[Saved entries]
========

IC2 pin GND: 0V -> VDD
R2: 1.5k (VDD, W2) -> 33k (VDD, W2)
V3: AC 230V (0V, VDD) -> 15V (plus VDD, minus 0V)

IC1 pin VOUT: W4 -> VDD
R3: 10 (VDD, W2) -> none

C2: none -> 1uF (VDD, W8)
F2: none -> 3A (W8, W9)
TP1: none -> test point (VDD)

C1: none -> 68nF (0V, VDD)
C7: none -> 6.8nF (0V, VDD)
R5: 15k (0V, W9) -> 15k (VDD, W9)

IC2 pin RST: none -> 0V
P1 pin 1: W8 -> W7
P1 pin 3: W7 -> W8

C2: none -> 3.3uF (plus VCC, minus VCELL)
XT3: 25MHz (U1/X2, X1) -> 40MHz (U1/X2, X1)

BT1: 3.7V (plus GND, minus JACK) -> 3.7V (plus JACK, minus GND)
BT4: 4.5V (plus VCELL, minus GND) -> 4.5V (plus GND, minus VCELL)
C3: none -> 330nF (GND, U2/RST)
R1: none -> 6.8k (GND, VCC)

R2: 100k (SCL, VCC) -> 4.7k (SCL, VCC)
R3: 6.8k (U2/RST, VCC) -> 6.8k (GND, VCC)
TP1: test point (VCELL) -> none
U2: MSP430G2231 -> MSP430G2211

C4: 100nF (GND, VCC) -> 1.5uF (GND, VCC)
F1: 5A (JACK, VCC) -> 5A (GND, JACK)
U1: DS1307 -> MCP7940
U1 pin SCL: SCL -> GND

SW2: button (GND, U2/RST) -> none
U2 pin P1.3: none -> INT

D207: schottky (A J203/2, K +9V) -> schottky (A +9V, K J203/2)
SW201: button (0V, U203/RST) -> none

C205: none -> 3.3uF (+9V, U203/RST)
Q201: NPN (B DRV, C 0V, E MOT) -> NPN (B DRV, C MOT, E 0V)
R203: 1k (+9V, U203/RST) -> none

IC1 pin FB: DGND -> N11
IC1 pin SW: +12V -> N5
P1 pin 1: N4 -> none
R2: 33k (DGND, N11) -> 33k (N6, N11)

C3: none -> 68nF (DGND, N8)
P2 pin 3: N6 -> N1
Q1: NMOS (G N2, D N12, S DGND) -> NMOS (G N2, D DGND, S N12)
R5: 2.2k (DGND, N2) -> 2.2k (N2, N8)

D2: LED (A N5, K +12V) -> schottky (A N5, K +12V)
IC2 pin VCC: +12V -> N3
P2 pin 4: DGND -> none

========

### PROBLEM DESCRIPTION
Please print, exactly and with nothing else, the lines from the first line of the entries through the line containing "C7: none -> 6.8nF (0V, VDD)".

### ANSWER
IC2 pin GND: 0V -> VDD
R2: 1.5k (VDD, W2) -> 33k (VDD, W2)
V3: AC 230V (0V, VDD) -> 15V (plus VDD, minus 0V)

IC1 pin VOUT: W4 -> VDD
R3: 10 (VDD, W2) -> none

C2: none -> 1uF (VDD, W8)
F2: none -> 3A (W8, W9)
TP1: none -> test point (VDD)

C1: none -> 68nF (0V, VDD)
C7: none -> 6.8nF (0V, VDD)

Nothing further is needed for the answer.